Information:
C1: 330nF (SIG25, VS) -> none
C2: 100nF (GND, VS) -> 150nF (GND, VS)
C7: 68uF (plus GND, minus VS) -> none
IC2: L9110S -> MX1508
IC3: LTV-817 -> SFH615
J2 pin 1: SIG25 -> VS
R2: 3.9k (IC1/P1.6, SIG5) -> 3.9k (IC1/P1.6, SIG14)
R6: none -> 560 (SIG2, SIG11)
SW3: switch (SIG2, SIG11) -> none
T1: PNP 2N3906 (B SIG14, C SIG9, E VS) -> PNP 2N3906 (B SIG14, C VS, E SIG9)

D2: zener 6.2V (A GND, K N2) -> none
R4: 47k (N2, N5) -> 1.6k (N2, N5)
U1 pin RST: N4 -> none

Work to complete: Please copy, word for word, every line from the first line of the records through the line containing "R6: none -> 560 (SIG2, SIG11)", with both of those lines included and nothing else.

Response area:
C1: 330nF (SIG25, VS) -> none
C2: 100nF (GND, VS) -> 150nF (GND, VS)
C7: 68uF (plus GND, minus VS) -> none
IC2: L9110S -> MX1508
IC3: LTV-817 -> SFH615
J2 pin 1: SIG25 -> VS
R2: 3.9k (IC1/P1.6, SIG5) -> 3.9k (IC1/P1.6, SIG14)
R6: none -> 560 (SIG2, SIG11)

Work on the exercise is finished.